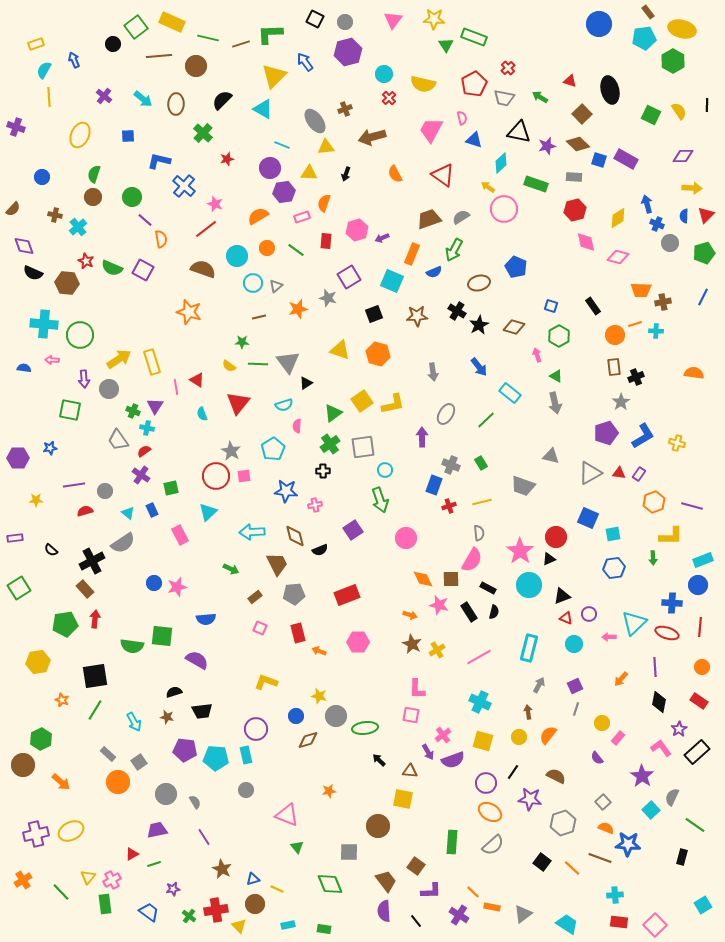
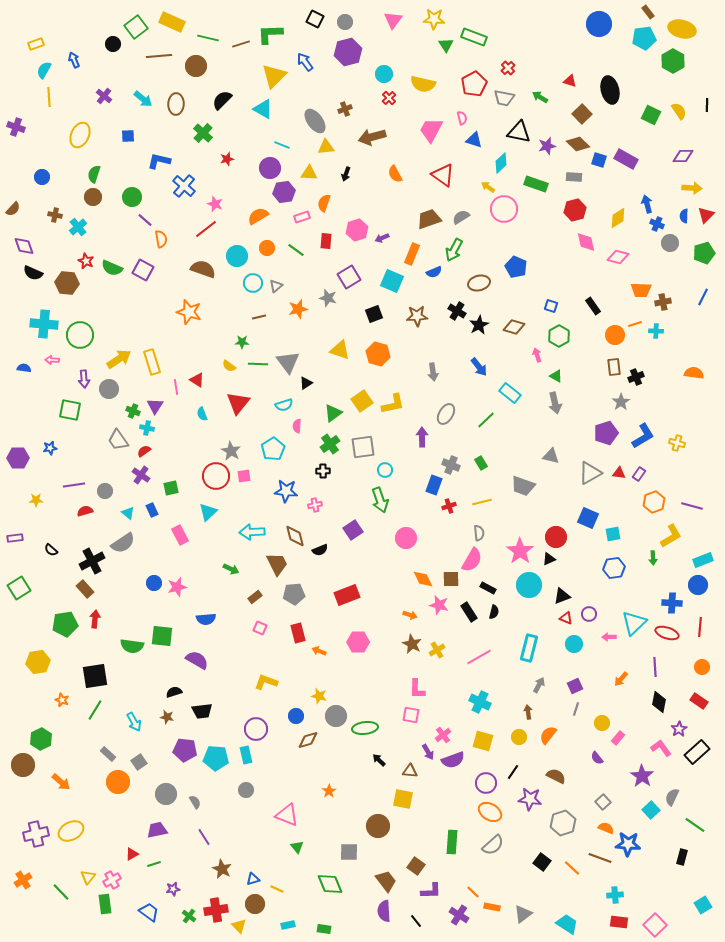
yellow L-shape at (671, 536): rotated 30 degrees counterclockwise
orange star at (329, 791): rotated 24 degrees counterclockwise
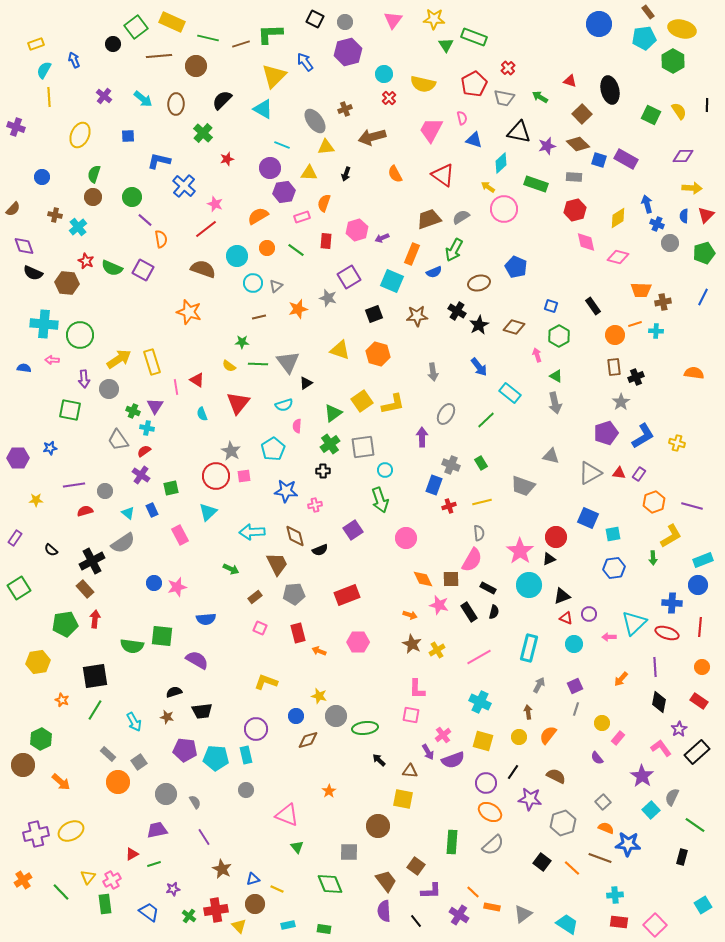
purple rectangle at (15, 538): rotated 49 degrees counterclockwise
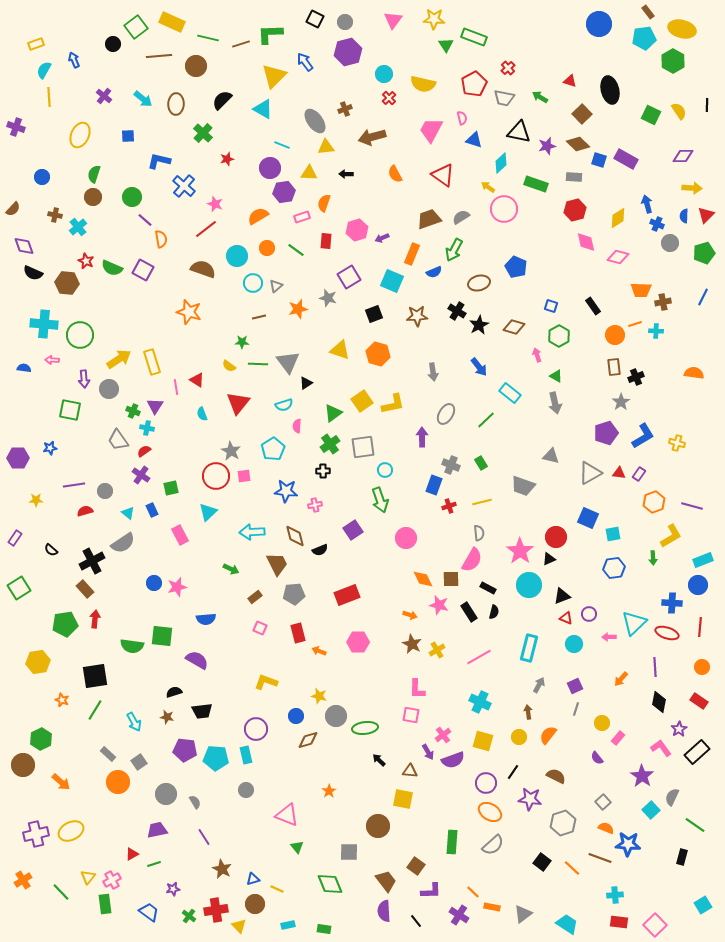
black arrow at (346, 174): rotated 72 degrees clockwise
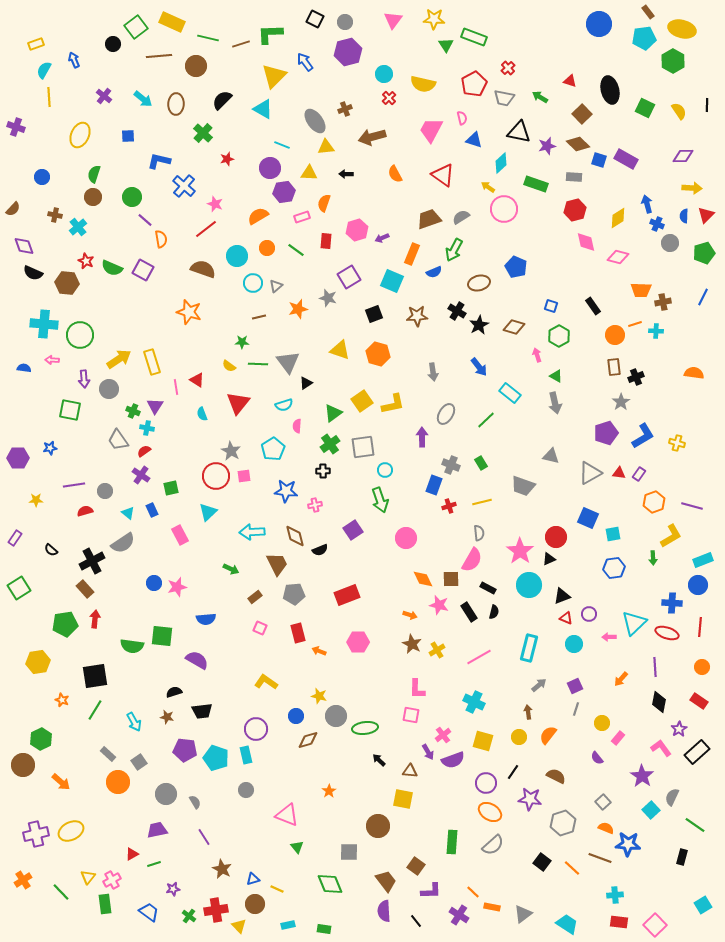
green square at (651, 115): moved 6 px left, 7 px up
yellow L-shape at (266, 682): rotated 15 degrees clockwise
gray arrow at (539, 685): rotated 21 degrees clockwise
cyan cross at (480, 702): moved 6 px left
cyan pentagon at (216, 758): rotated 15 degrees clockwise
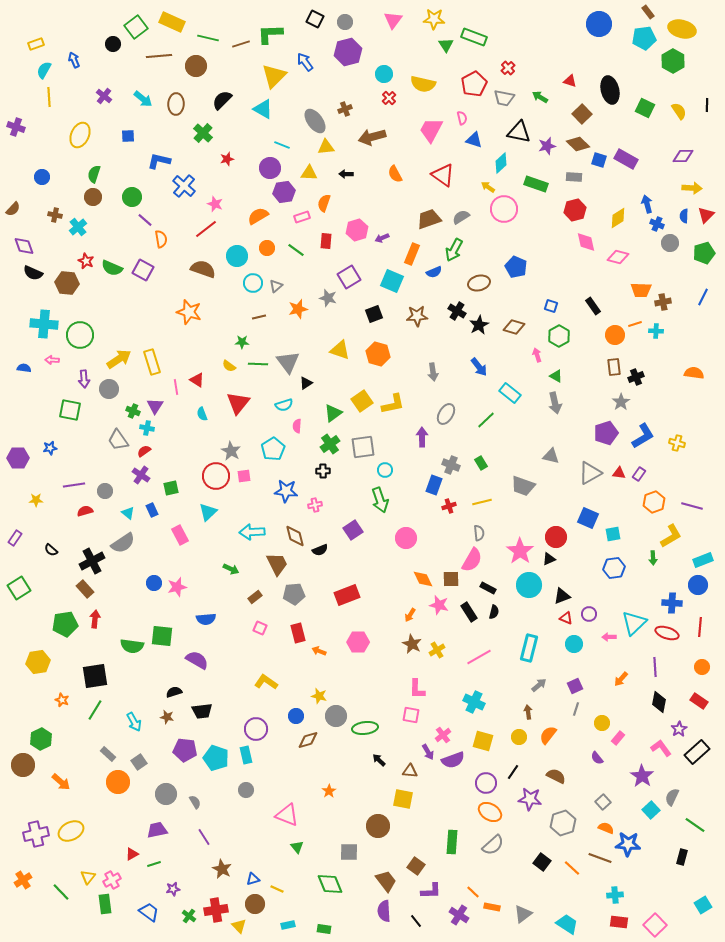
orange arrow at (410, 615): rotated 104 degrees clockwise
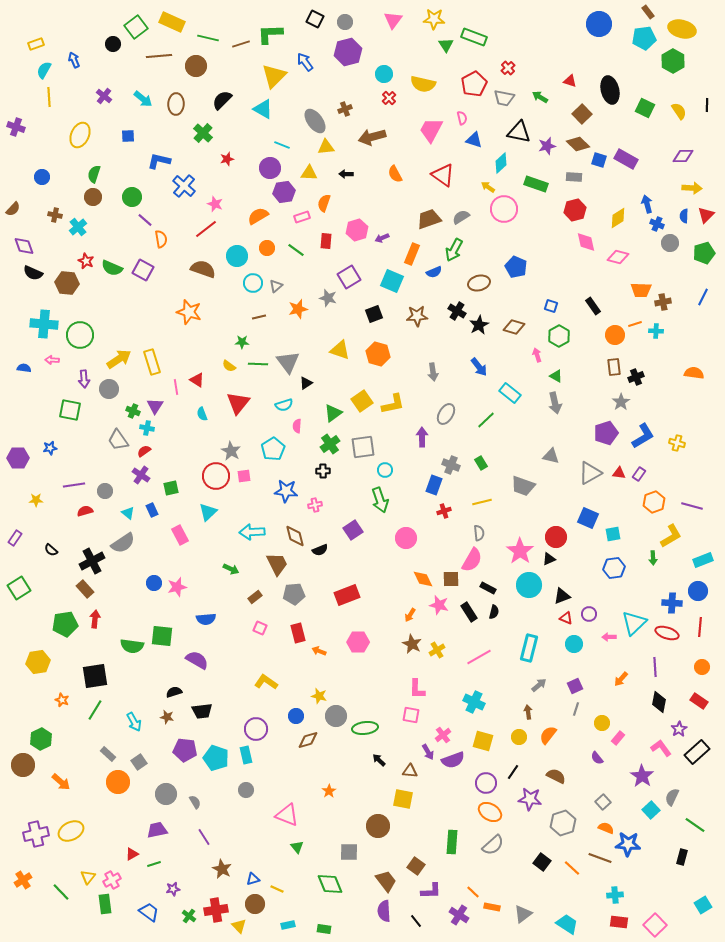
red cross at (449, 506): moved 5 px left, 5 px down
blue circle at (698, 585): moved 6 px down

§ STATED TASK
Rewrite the part of the material that opens with the line containing "purple rectangle at" and closes at the end of the material, swapping "cyan" for "magenta" and keeping everything else the same. Leave the picture lines out of your answer.

§ TASK SOLUTION
purple rectangle at (15, 538): rotated 49 degrees counterclockwise
black arrow at (346, 174): rotated 72 degrees clockwise
green square at (651, 115): moved 6 px left, 7 px up
yellow L-shape at (266, 682): rotated 15 degrees clockwise
gray arrow at (539, 685): rotated 21 degrees clockwise
magenta cross at (480, 702): moved 6 px left
magenta pentagon at (216, 758): rotated 15 degrees clockwise
orange arrow at (410, 615): rotated 104 degrees clockwise
red cross at (449, 506): moved 5 px left, 5 px down
blue circle at (698, 585): moved 6 px down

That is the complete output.